TASK GOAL
Swap "chinaware" for "dishware" wherever it occurs in the items below, leaving everything else unchanged. Write all the items out again without the pictures.

THE INPUT
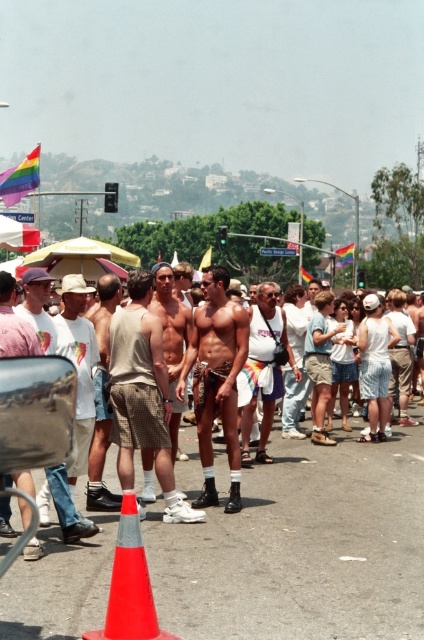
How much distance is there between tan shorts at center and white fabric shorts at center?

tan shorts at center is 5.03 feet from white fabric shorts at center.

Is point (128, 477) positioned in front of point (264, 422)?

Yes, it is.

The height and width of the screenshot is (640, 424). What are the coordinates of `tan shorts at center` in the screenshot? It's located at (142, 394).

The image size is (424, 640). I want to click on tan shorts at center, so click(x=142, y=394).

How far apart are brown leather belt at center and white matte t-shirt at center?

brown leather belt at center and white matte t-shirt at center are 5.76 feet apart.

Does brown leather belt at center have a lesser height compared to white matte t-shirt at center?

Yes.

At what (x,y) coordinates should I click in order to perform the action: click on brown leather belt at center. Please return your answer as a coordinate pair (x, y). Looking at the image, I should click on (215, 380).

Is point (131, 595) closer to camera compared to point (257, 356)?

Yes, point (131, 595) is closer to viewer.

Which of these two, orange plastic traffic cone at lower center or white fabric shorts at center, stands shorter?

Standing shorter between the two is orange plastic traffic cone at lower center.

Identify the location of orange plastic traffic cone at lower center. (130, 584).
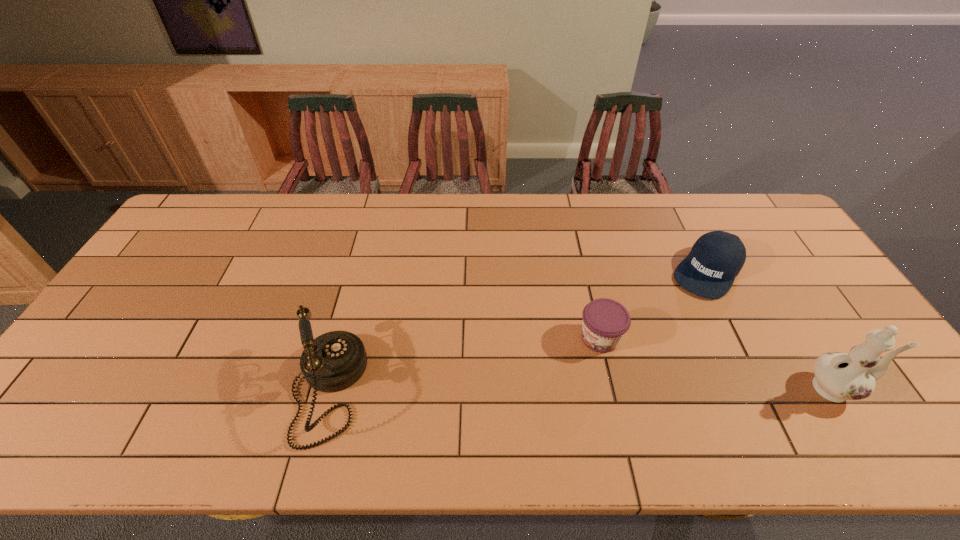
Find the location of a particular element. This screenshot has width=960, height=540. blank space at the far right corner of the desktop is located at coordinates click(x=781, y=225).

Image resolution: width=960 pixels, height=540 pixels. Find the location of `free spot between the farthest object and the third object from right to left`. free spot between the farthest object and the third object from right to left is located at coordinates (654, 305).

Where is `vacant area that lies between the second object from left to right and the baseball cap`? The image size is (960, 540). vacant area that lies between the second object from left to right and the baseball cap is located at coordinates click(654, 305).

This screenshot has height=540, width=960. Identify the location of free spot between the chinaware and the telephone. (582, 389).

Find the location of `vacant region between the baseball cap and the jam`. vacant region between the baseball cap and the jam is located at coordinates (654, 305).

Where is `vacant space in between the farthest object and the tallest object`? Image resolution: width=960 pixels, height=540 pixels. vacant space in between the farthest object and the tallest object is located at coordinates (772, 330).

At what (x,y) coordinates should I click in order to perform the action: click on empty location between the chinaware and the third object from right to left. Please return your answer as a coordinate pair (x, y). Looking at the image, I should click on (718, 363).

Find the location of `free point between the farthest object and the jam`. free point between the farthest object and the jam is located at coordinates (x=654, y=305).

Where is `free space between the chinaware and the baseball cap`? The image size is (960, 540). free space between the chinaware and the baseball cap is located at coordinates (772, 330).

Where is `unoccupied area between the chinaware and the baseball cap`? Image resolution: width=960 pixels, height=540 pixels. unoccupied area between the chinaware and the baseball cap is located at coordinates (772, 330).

SOLVED EXERCISE
How much distance is there between tan shorts at center and white fabric shorts at center?

tan shorts at center is 5.03 feet from white fabric shorts at center.

Is point (128, 477) positioned in front of point (264, 422)?

Yes, it is.

The height and width of the screenshot is (640, 424). What are the coordinates of `tan shorts at center` in the screenshot? It's located at (142, 394).

The image size is (424, 640). I want to click on tan shorts at center, so click(x=142, y=394).

How far apart are brown leather belt at center and white matte t-shirt at center?

brown leather belt at center and white matte t-shirt at center are 5.76 feet apart.

Does brown leather belt at center have a lesser height compared to white matte t-shirt at center?

Yes.

At what (x,y) coordinates should I click in order to perform the action: click on brown leather belt at center. Please return your answer as a coordinate pair (x, y). Looking at the image, I should click on (215, 380).

Is point (131, 595) closer to camera compared to point (257, 356)?

Yes, point (131, 595) is closer to viewer.

Which of these two, orange plastic traffic cone at lower center or white fabric shorts at center, stands shorter?

Standing shorter between the two is orange plastic traffic cone at lower center.

Identify the location of orange plastic traffic cone at lower center. (130, 584).
Find the location of a particular element. This screenshot has width=960, height=540. blank space at the far right corner of the desktop is located at coordinates click(x=781, y=225).

Image resolution: width=960 pixels, height=540 pixels. Find the location of `free spot between the farthest object and the third object from right to left`. free spot between the farthest object and the third object from right to left is located at coordinates (654, 305).

Where is `vacant area that lies between the second object from left to right and the baseball cap`? The image size is (960, 540). vacant area that lies between the second object from left to right and the baseball cap is located at coordinates click(654, 305).

This screenshot has height=540, width=960. Identify the location of free spot between the dishware and the telephone. (582, 389).

Find the location of `vacant region between the baseball cap and the jam`. vacant region between the baseball cap and the jam is located at coordinates (654, 305).

Where is `vacant space in between the farthest object and the tallest object`? Image resolution: width=960 pixels, height=540 pixels. vacant space in between the farthest object and the tallest object is located at coordinates (772, 330).

At what (x,y) coordinates should I click in order to perform the action: click on empty location between the dishware and the third object from right to left. Please return your answer as a coordinate pair (x, y). Looking at the image, I should click on (718, 363).

Find the location of `free point between the farthest object and the jam`. free point between the farthest object and the jam is located at coordinates (x=654, y=305).

Where is `free space between the dishware and the baseball cap`? The image size is (960, 540). free space between the dishware and the baseball cap is located at coordinates (772, 330).

Where is `unoccupied area between the dishware and the baseball cap`? Image resolution: width=960 pixels, height=540 pixels. unoccupied area between the dishware and the baseball cap is located at coordinates (772, 330).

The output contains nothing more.